LISTED ENTRIES:
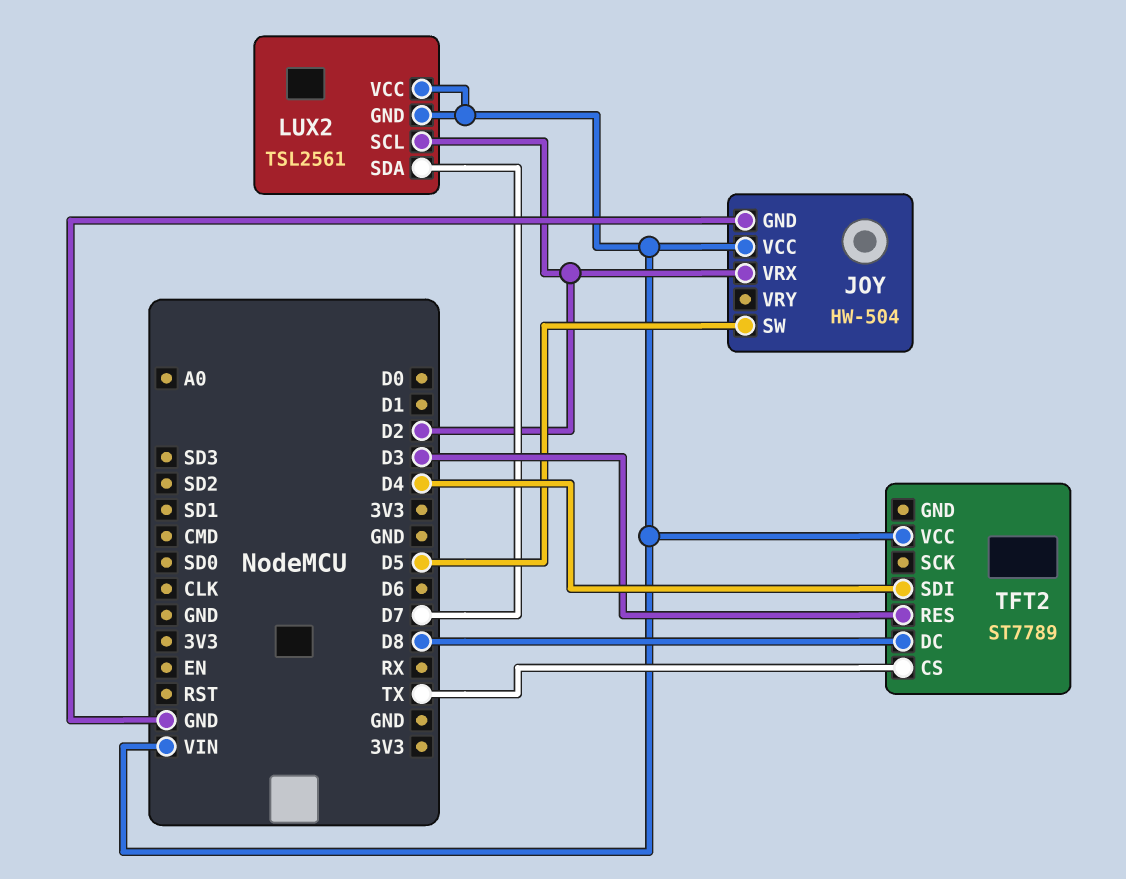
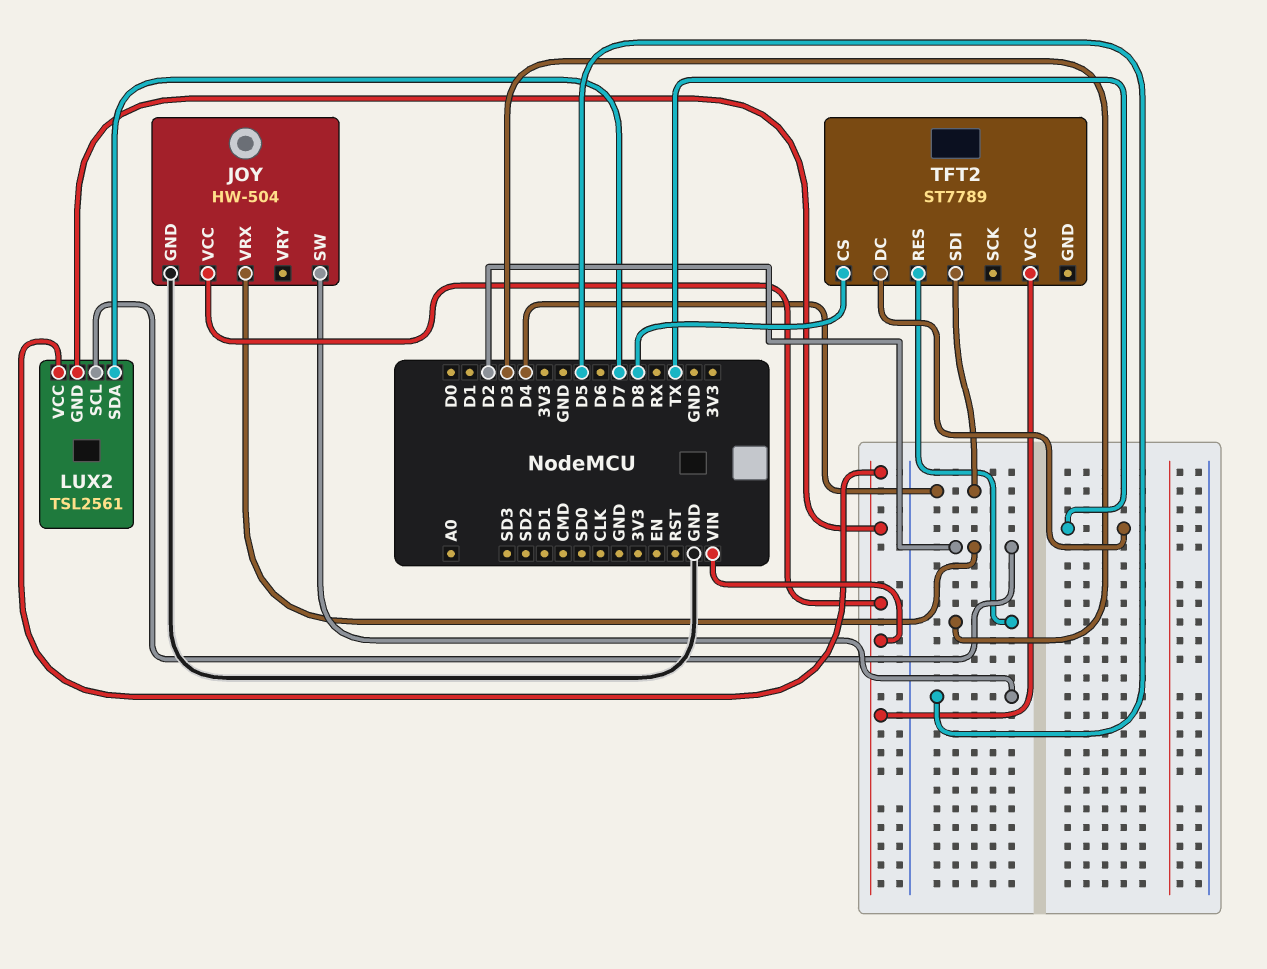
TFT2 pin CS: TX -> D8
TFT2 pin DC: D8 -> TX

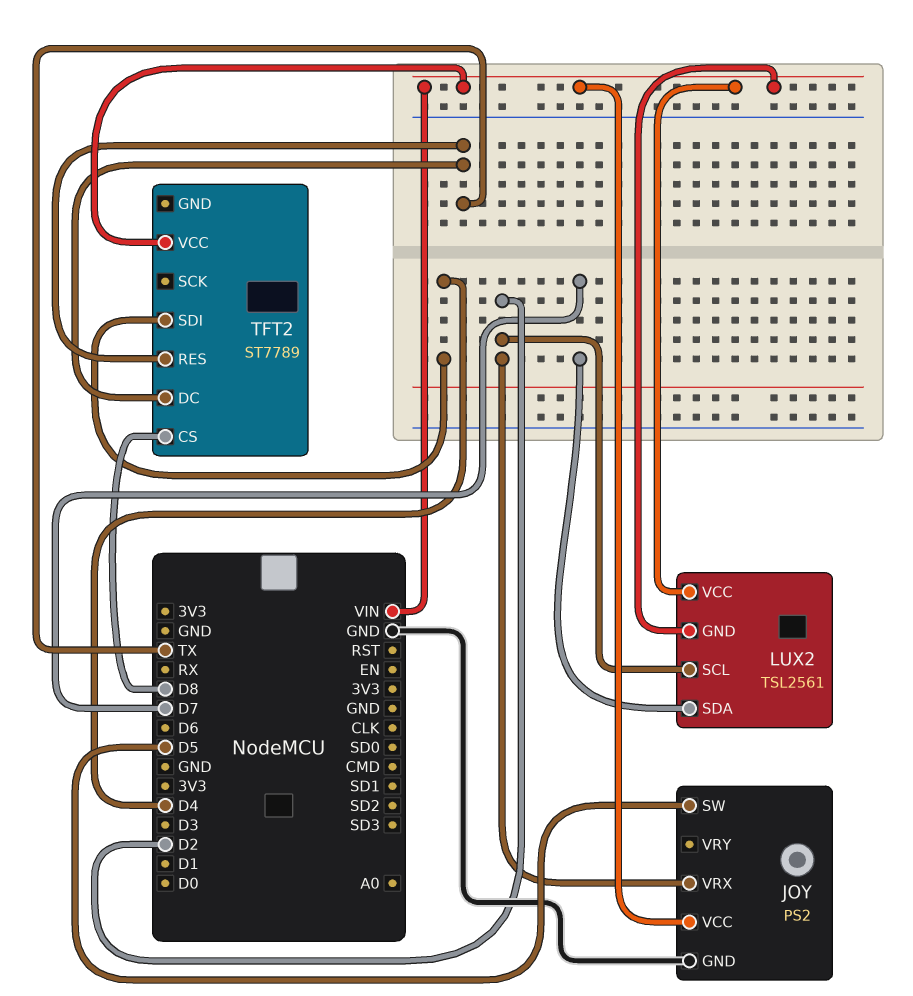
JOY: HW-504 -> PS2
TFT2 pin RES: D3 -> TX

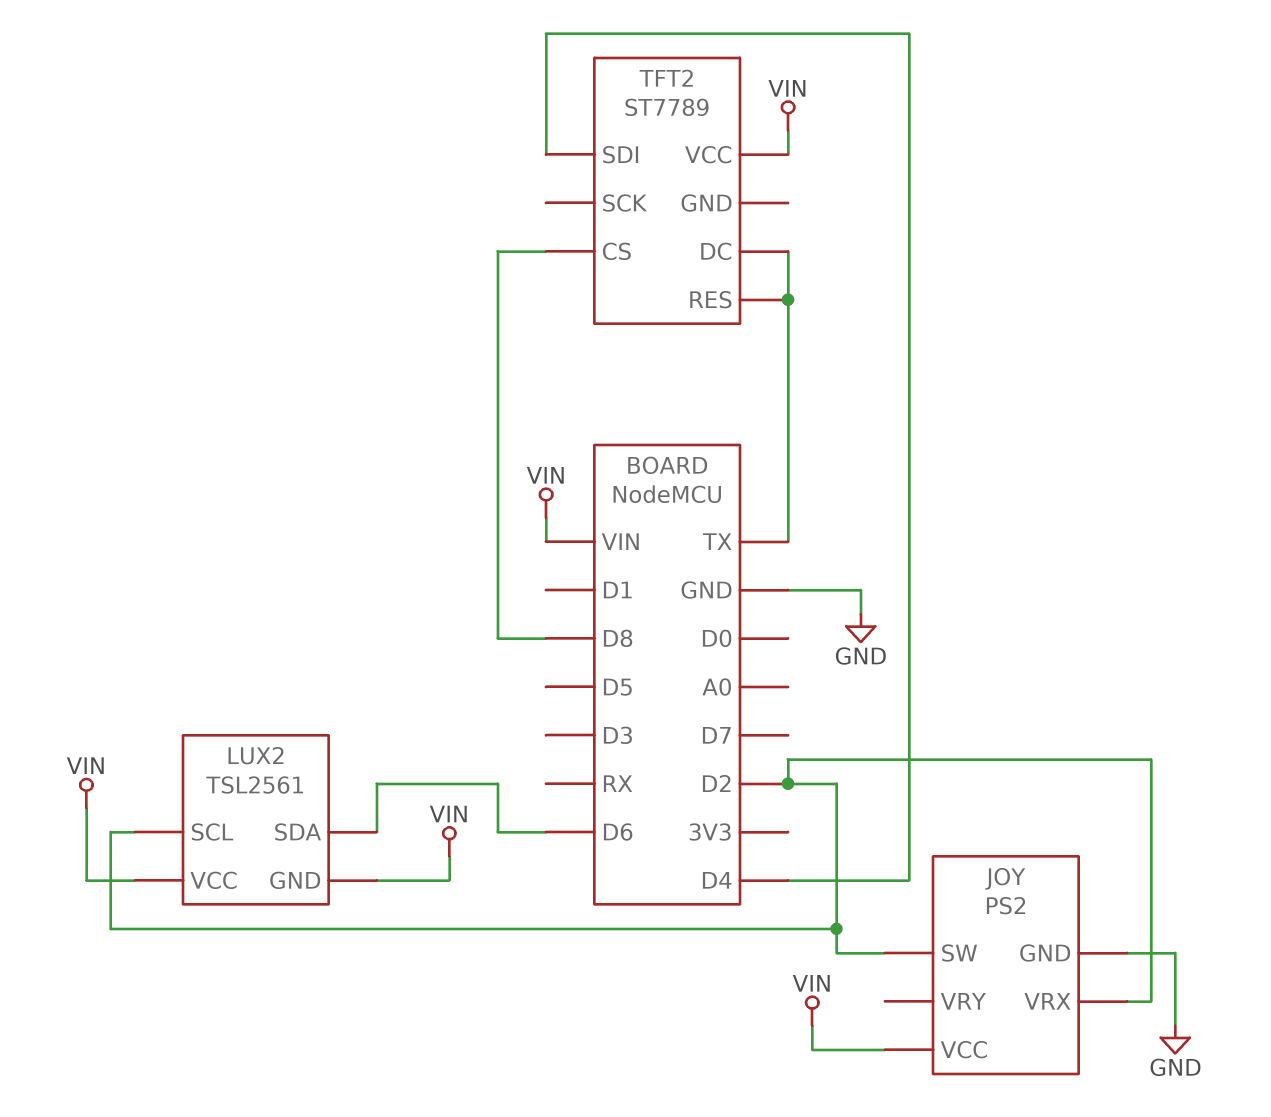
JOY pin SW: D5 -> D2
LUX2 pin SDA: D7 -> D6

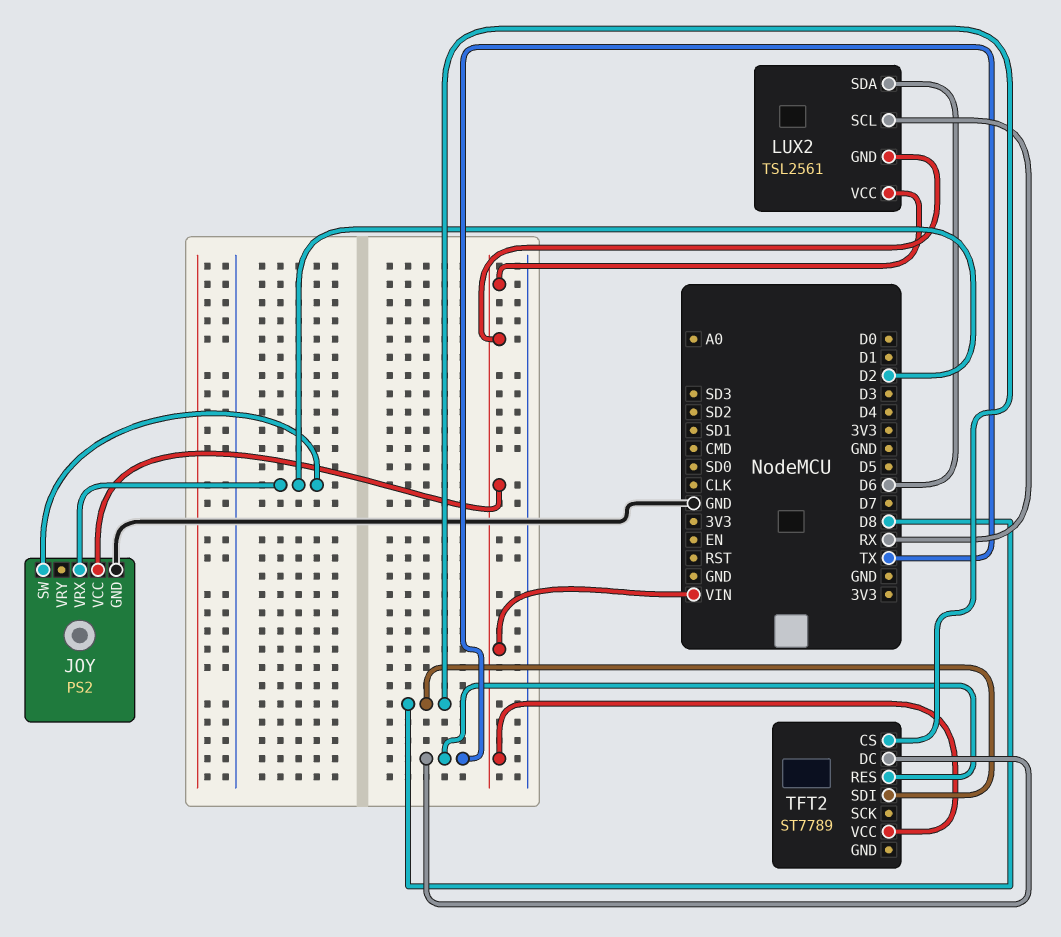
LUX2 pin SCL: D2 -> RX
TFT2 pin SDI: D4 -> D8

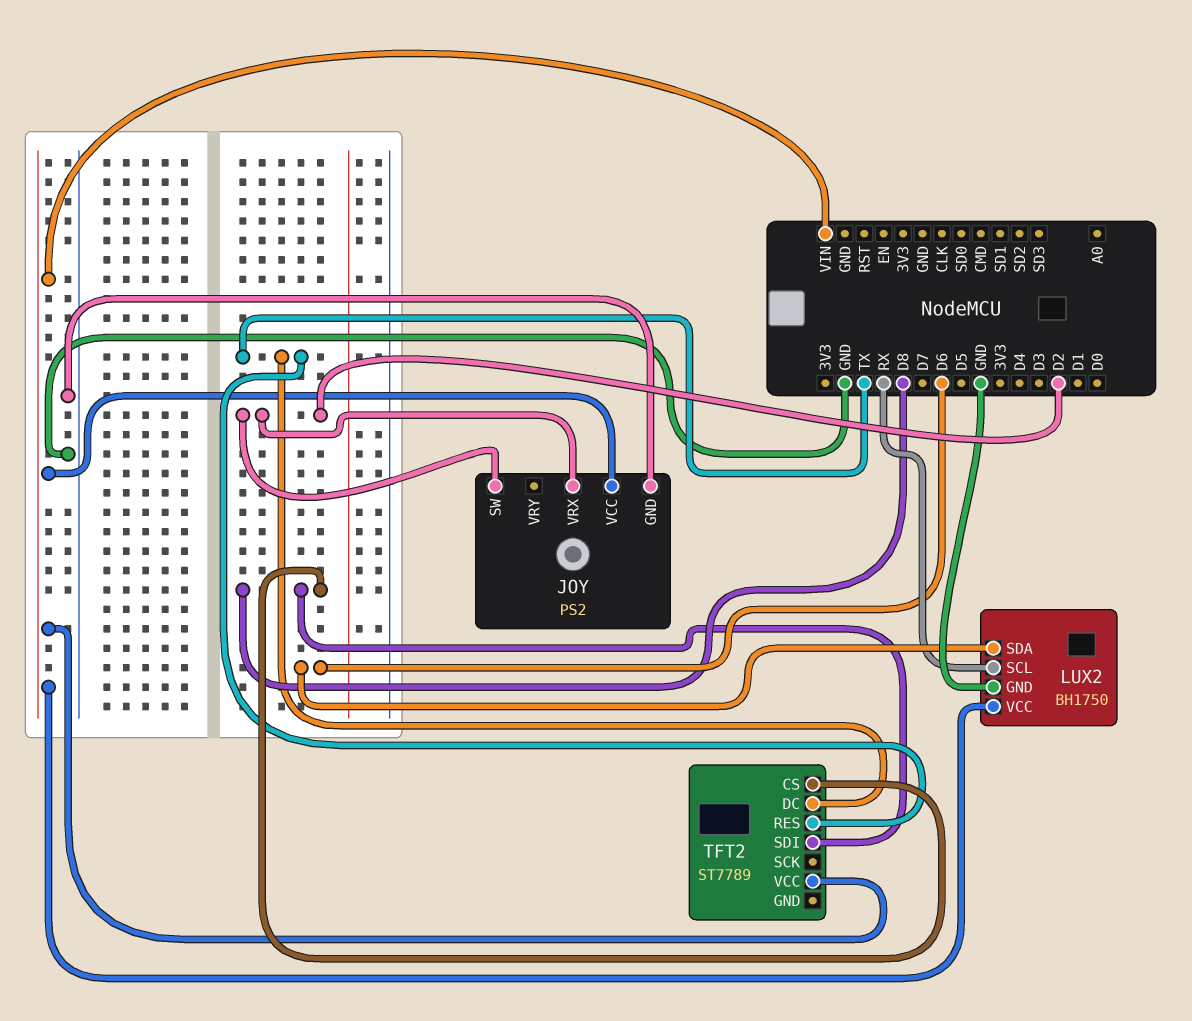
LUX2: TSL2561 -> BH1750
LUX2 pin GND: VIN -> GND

...

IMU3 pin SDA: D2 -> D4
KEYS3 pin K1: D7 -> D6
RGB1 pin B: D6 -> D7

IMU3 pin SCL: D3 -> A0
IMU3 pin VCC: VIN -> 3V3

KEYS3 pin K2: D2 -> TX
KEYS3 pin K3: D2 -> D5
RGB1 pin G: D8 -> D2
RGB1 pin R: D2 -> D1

WHAT IS EXPECTED:
Only the lines between the one with "TFT2 pin CS: TX -> D8" and the one with "LUX2 pin GND: VIN -> GND", those two included, get copied from the material above. Keep it exact and free of pictures.

REPLY:
TFT2 pin CS: TX -> D8
TFT2 pin DC: D8 -> TX

JOY: HW-504 -> PS2
TFT2 pin RES: D3 -> TX

JOY pin SW: D5 -> D2
LUX2 pin SDA: D7 -> D6

LUX2 pin SCL: D2 -> RX
TFT2 pin SDI: D4 -> D8

LUX2: TSL2561 -> BH1750
LUX2 pin GND: VIN -> GND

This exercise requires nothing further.